## [DIRECTIONS FOR THIS TASK]
Within the material below, transcribe exactly the lines from the one holding "TurquoiseWateringCan 446,213 =>" through the one holding "PinkWateringCan 473,441 => nothing", keeping both ends and skipping the rest.

## [INFORMATION]
[Start of section]
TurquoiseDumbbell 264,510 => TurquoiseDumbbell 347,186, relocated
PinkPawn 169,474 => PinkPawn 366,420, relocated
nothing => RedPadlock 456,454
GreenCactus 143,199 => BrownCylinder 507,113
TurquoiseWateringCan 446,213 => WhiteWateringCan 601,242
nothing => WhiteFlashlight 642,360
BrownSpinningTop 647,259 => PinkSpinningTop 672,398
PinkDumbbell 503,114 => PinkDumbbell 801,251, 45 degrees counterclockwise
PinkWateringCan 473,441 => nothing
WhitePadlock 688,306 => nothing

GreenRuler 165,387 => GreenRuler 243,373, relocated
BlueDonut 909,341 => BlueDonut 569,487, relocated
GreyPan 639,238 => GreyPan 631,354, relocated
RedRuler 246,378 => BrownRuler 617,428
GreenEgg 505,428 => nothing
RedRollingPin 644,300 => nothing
[End of section]
[Start of section]
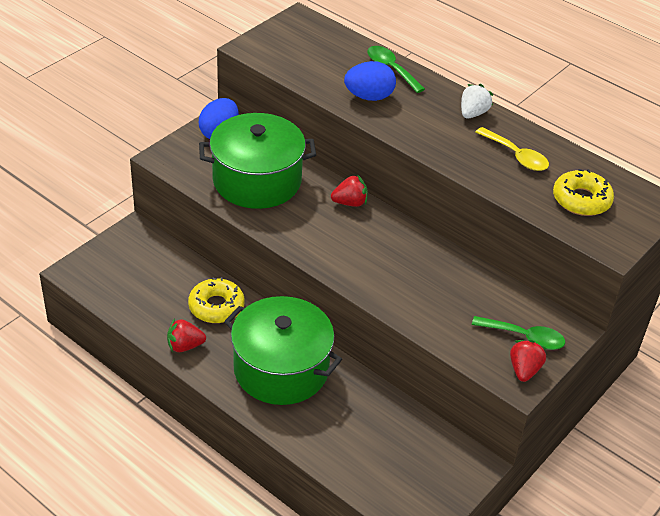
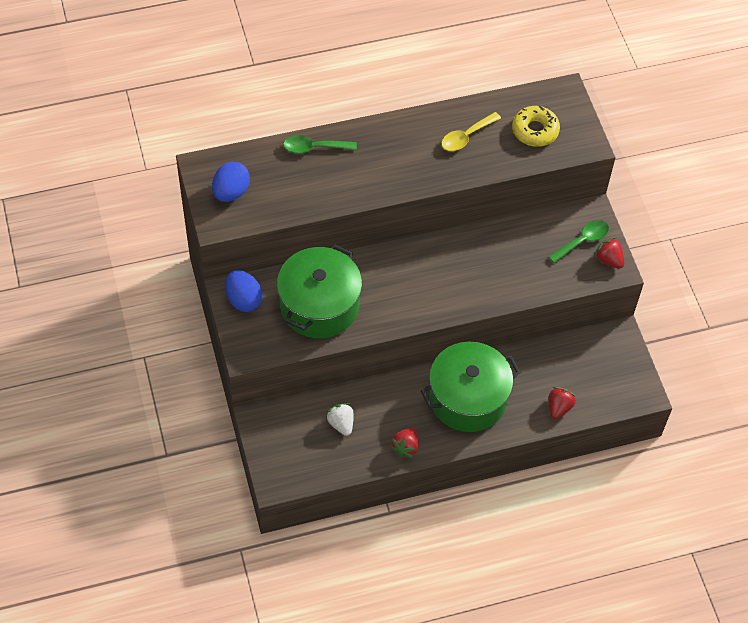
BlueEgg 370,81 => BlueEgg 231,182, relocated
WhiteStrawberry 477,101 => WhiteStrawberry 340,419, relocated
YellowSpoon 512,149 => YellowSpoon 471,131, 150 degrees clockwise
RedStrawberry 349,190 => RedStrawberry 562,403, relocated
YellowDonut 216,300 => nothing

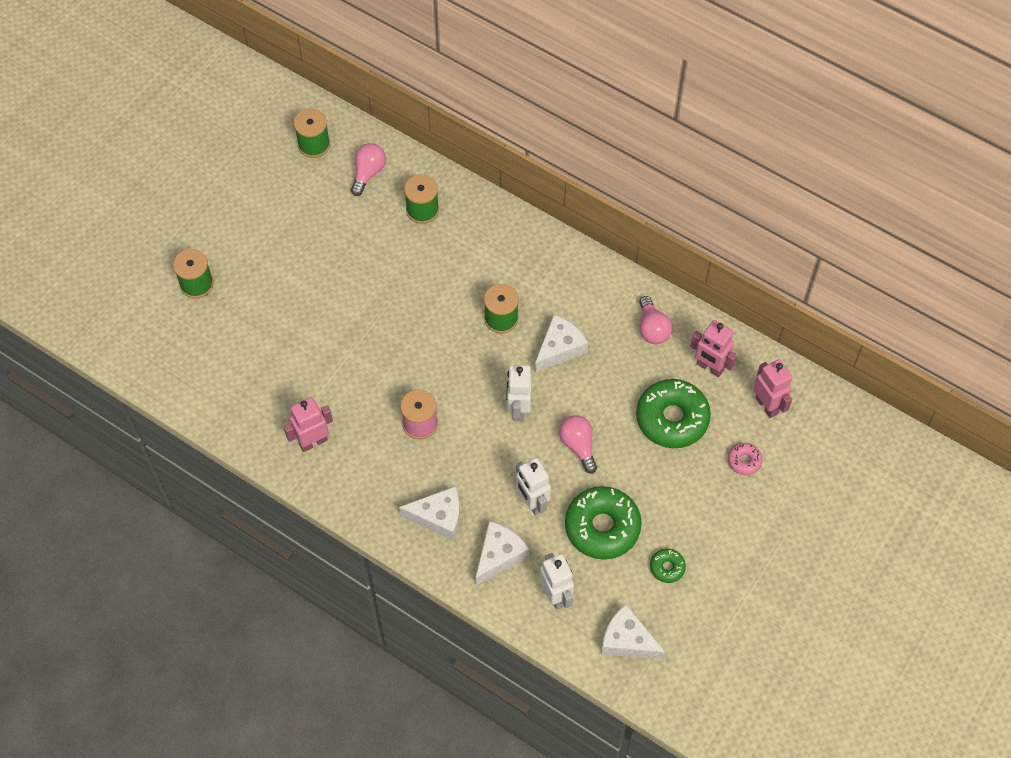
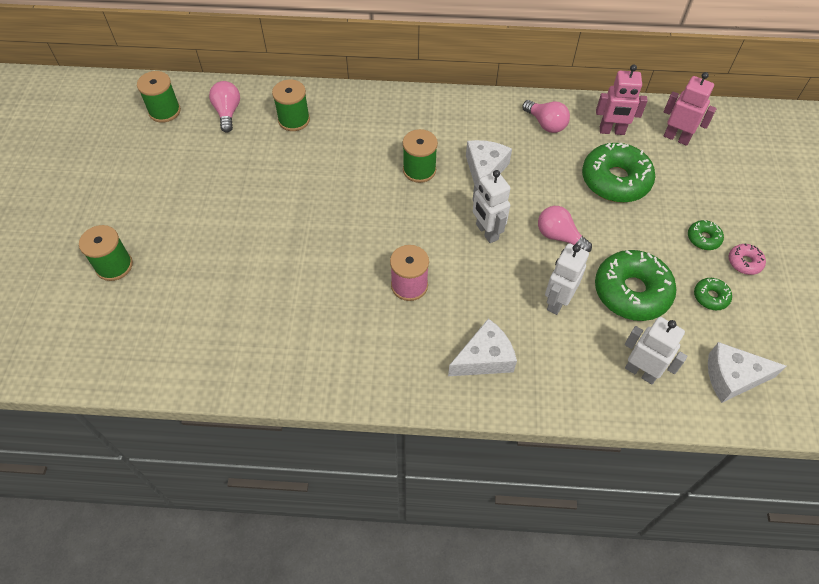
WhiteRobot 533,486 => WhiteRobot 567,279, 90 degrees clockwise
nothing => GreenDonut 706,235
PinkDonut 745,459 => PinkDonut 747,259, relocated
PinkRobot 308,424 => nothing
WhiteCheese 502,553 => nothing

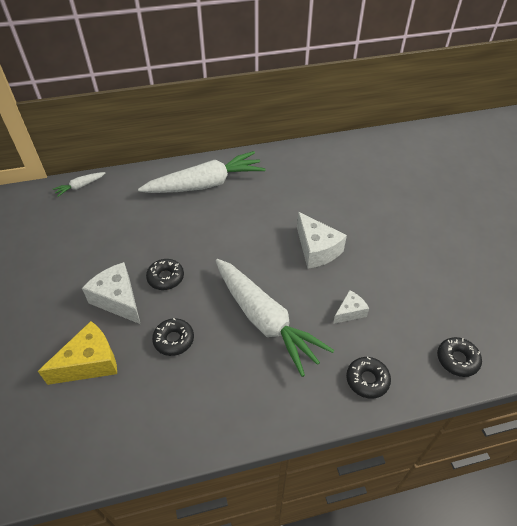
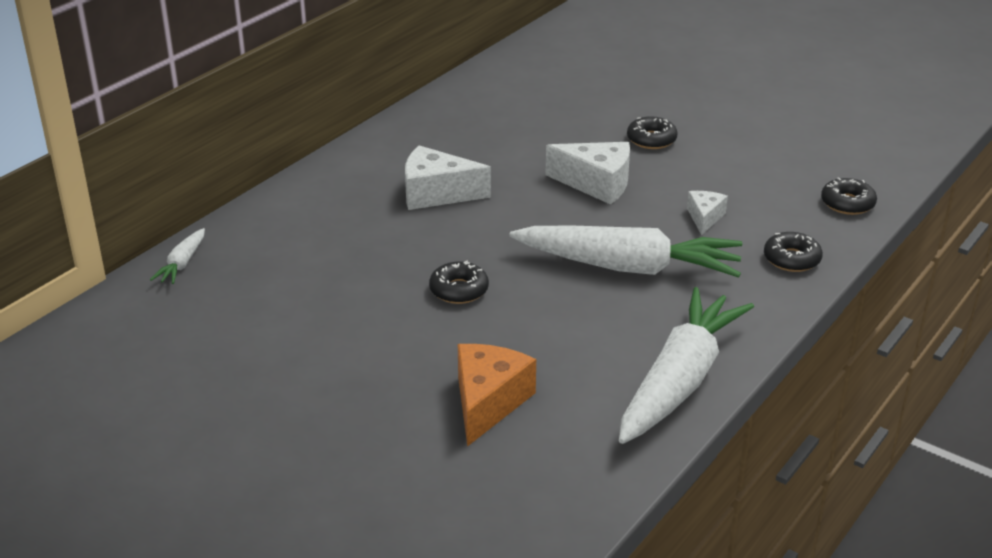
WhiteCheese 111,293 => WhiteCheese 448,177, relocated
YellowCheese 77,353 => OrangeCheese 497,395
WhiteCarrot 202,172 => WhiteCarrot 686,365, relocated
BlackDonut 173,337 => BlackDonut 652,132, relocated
[End of section]
[Start of section]
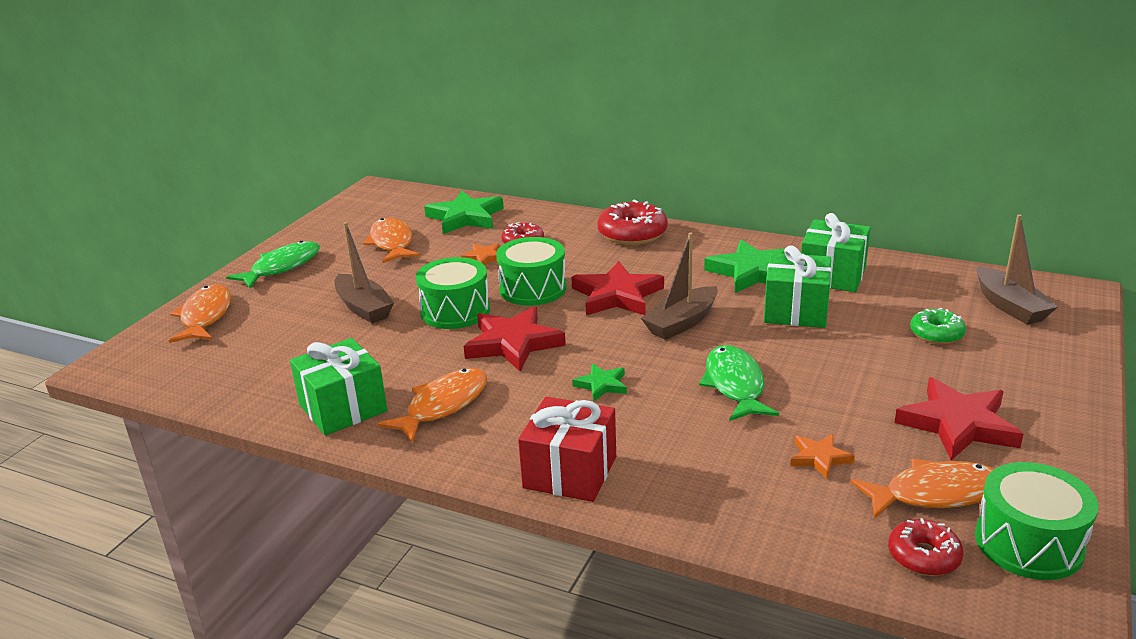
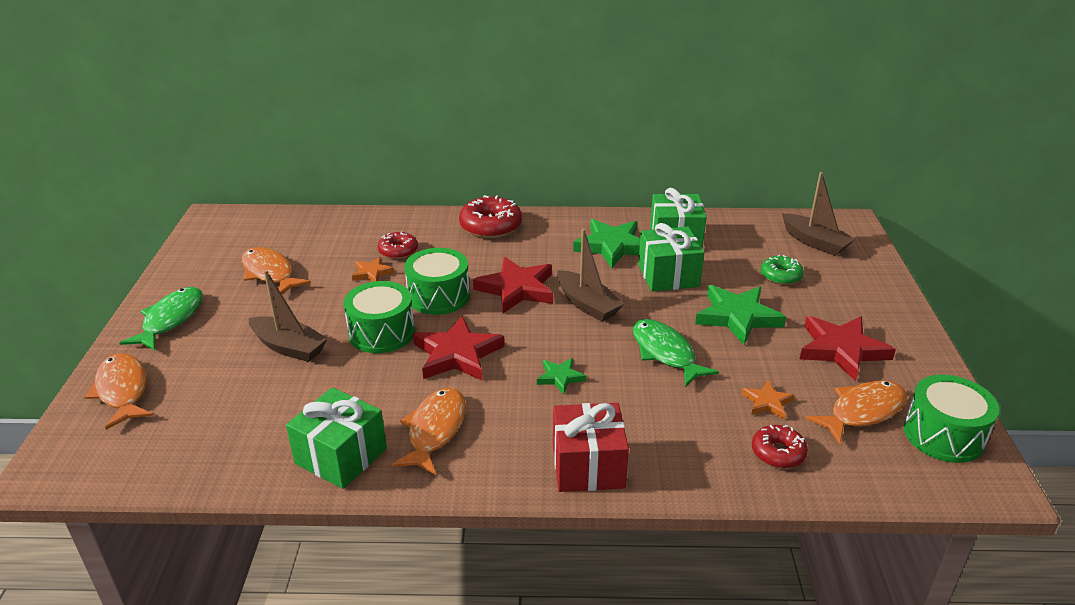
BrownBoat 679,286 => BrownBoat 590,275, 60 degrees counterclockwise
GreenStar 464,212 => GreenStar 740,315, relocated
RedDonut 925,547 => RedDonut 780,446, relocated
[End of section]
## [SOLUTION TO THE EXERCISE]
TurquoiseWateringCan 446,213 => WhiteWateringCan 601,242
nothing => WhiteFlashlight 642,360
BrownSpinningTop 647,259 => PinkSpinningTop 672,398
PinkDumbbell 503,114 => PinkDumbbell 801,251, 45 degrees counterclockwise
PinkWateringCan 473,441 => nothing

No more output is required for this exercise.